#### [TASK DETAILS]
Without the images, reproduce every entry exactly.
=== LISTED ENTRIES ===
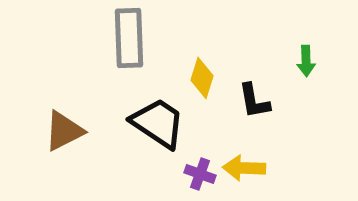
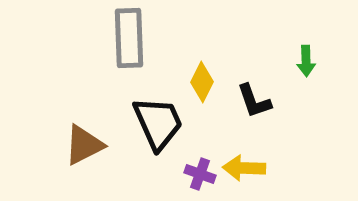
yellow diamond: moved 4 px down; rotated 9 degrees clockwise
black L-shape: rotated 9 degrees counterclockwise
black trapezoid: rotated 32 degrees clockwise
brown triangle: moved 20 px right, 14 px down
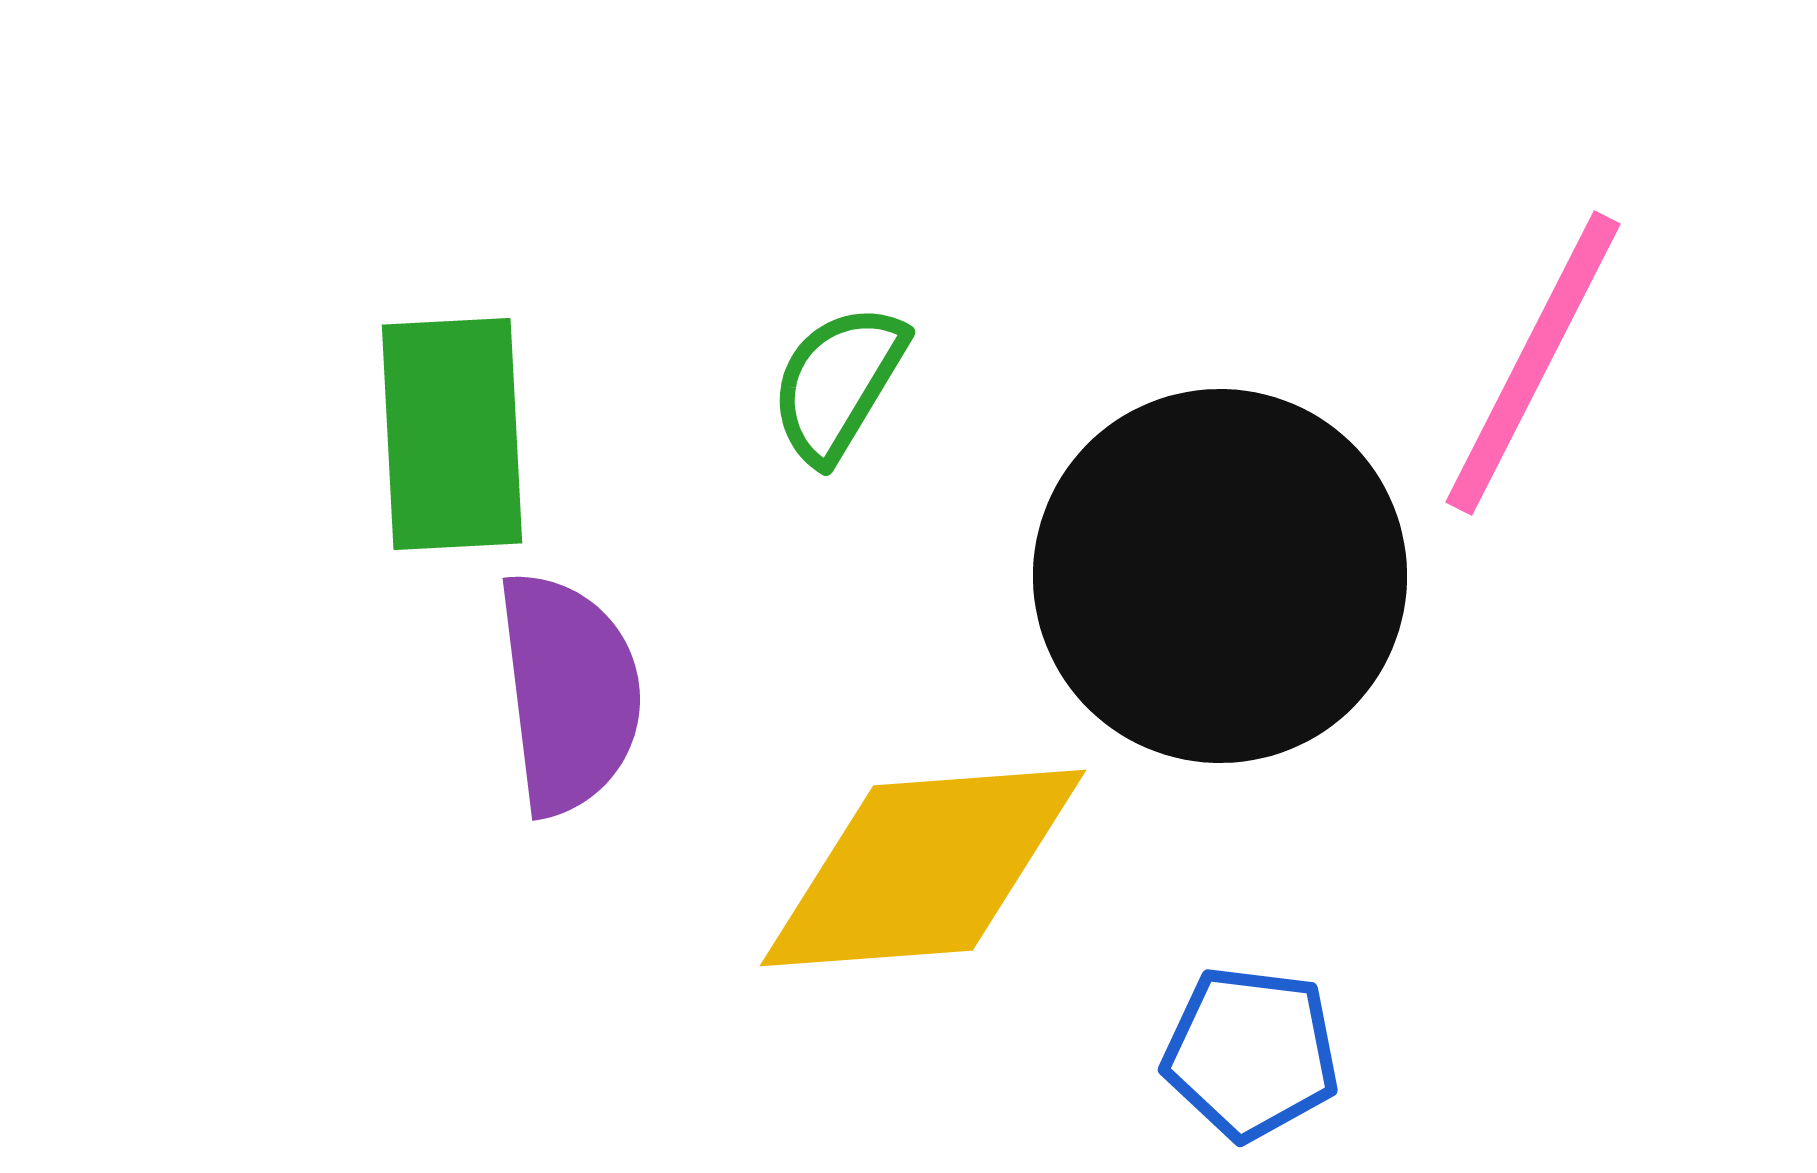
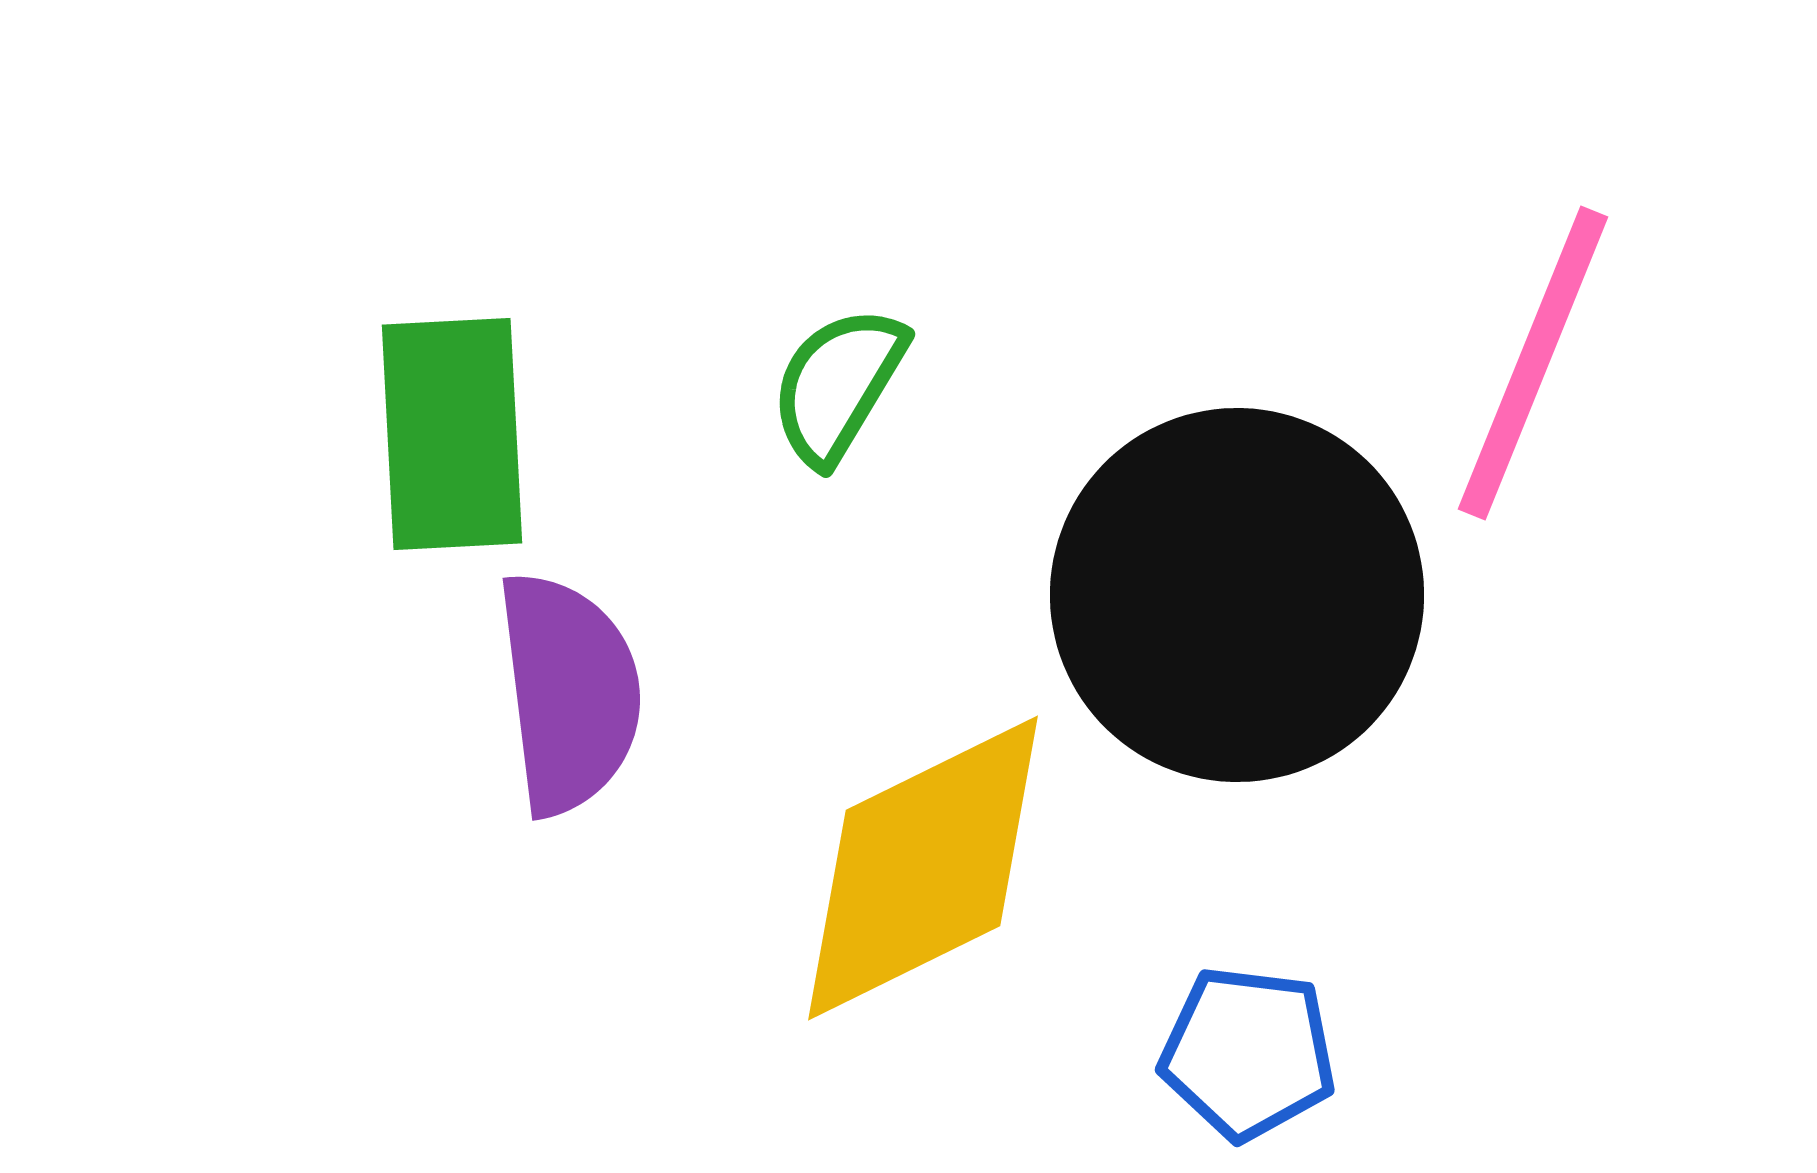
pink line: rotated 5 degrees counterclockwise
green semicircle: moved 2 px down
black circle: moved 17 px right, 19 px down
yellow diamond: rotated 22 degrees counterclockwise
blue pentagon: moved 3 px left
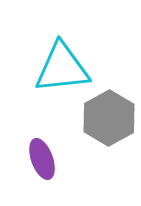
===
#### [RESPONSE AREA]
yellow diamond: moved 4 px down; rotated 9 degrees clockwise
black L-shape: rotated 9 degrees counterclockwise
black trapezoid: rotated 32 degrees clockwise
brown triangle: moved 20 px right, 14 px down
pink line: rotated 5 degrees counterclockwise
green semicircle: moved 2 px down
black circle: moved 17 px right, 19 px down
yellow diamond: rotated 22 degrees counterclockwise
blue pentagon: moved 3 px left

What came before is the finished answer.